- [Task item]: Show every line of the data where the word "none" can be found.

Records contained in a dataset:
- - -
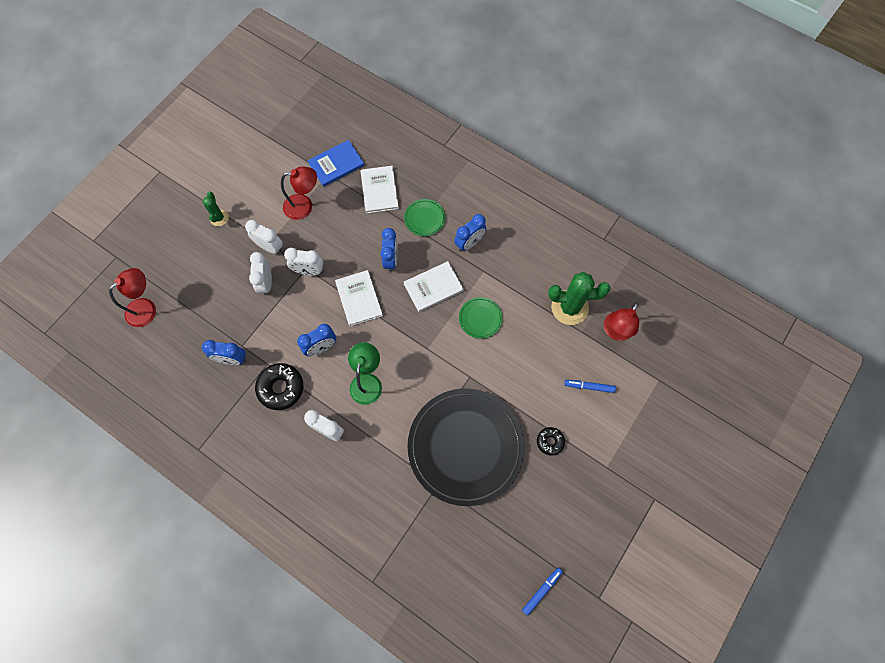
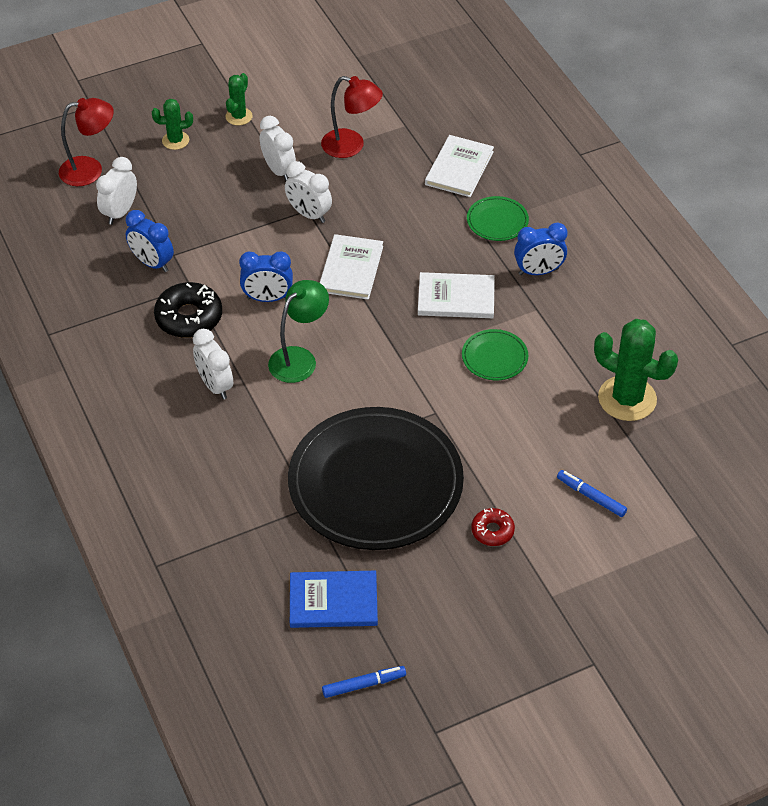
camera: 30 degrees right, 20 degrees down
white clock [249,252,272,296] -> white clock moved to [96,157,137,225]
blue book [308,140,365,187] -> blue book moved to [290,571,378,628]
blue clock [380,228,397,272] -> none
black donut [537,427,565,456] -> red donut [471,508,515,546]
red lamp [604,302,639,341] -> none
none -> green cactus [152,99,193,150]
- - -
- [Written answer]:
blue clock [380,228,397,272] -> none
red lamp [604,302,639,341] -> none
none -> green cactus [152,99,193,150]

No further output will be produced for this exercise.